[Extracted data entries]
*** Begin section ***

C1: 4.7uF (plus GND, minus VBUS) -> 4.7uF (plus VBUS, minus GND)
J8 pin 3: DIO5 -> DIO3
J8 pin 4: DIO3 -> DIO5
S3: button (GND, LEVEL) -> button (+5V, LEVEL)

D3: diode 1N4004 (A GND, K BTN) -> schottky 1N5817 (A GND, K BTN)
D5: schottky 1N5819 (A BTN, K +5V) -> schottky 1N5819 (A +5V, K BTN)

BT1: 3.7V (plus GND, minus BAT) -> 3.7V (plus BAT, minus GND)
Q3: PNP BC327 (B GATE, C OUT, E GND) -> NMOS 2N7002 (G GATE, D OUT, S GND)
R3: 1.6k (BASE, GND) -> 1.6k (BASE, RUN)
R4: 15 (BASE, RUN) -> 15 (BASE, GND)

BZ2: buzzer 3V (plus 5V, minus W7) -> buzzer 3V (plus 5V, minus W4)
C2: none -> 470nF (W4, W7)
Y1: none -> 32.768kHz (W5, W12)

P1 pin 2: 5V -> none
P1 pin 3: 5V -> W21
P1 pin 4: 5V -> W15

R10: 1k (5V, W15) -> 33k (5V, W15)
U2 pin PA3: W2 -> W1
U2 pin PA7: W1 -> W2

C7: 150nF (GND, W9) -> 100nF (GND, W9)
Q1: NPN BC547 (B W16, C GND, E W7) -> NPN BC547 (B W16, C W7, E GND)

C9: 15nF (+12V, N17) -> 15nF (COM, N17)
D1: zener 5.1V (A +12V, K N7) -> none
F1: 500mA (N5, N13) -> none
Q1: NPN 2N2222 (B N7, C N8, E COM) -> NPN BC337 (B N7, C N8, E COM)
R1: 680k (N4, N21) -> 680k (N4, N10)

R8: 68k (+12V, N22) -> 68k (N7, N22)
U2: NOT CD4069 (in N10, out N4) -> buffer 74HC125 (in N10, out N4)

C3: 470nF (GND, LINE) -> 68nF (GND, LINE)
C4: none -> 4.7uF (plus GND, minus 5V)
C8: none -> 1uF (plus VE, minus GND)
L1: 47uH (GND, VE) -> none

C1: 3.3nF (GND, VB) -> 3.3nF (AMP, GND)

*** End section ***

Task description >> Starting with the line above that holds "BT1: 3.7V (plus" and stopping with the line that holds "R4: 15 (BASE, RUN) -> 15 (BASE, GND)", reproduce each line exactly, omitting all other lines.

Output below >>
BT1: 3.7V (plus GND, minus BAT) -> 3.7V (plus BAT, minus GND)
Q3: PNP BC327 (B GATE, C OUT, E GND) -> NMOS 2N7002 (G GATE, D OUT, S GND)
R3: 1.6k (BASE, GND) -> 1.6k (BASE, RUN)
R4: 15 (BASE, RUN) -> 15 (BASE, GND)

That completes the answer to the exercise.